>> START Task inputs

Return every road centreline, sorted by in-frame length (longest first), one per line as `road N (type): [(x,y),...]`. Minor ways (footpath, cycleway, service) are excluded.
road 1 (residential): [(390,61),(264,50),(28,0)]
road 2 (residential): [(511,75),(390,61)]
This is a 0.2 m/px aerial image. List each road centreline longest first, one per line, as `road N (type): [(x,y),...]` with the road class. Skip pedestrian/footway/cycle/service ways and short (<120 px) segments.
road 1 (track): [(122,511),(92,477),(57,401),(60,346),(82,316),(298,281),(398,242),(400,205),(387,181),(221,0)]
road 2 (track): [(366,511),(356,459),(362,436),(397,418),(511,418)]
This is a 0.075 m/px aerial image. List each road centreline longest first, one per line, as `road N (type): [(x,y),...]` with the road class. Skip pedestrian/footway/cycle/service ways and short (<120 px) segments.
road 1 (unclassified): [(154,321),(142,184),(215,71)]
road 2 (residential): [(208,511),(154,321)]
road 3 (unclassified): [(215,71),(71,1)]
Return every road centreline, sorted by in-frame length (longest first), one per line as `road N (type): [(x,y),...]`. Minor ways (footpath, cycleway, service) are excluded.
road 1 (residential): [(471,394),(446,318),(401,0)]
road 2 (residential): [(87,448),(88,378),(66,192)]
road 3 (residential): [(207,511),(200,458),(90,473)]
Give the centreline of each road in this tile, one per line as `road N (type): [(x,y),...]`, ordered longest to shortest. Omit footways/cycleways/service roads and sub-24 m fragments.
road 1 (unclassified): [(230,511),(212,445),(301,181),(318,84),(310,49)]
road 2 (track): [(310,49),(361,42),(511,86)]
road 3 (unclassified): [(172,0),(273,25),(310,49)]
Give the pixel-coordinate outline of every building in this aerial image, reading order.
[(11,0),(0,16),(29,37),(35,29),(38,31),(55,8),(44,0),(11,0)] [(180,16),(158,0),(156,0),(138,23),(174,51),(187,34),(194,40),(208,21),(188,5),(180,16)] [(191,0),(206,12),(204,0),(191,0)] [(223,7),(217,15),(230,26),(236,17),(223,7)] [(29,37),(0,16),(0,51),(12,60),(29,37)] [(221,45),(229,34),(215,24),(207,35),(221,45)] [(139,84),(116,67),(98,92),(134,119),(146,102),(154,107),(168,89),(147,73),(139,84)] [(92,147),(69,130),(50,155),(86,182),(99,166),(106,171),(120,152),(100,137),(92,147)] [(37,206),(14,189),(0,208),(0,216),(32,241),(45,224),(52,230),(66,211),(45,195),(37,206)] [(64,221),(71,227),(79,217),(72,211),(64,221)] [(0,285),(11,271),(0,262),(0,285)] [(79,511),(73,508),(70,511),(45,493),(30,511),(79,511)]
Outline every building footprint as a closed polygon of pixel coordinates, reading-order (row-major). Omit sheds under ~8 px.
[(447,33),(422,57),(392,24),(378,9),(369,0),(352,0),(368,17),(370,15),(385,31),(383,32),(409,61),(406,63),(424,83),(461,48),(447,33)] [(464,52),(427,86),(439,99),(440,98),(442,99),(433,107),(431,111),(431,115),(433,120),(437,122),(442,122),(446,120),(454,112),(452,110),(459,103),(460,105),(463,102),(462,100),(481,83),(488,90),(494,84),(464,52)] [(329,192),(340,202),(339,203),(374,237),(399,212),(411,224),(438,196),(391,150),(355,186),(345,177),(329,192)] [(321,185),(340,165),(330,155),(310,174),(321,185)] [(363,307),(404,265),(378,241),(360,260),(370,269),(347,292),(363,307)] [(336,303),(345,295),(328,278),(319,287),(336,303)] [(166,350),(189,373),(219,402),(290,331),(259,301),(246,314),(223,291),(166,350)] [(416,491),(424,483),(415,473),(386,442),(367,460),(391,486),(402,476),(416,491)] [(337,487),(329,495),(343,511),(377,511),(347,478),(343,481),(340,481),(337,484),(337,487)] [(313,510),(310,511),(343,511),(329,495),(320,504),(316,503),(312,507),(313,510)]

>> END Task inputs

Recast the data from its start through the line containing "road 2 (residential): [(511,75),(390,61)]" as a Markdown table with two columns, Row and Line, numbering each line and omitting any blank lines.

**Response to this task**
| Row | Line |
|---|---|
| 1 | Return every road centreline, sorted by in-frame length (longest first), one per line as `road N (type): [(x,y),...]`. Minor ways (footpath, cycleway, service) are excluded. |
| 2 | road 1 (residential): [(390,61),(264,50),(28,0)] |
| 3 | road 2 (residential): [(511,75),(390,61)] |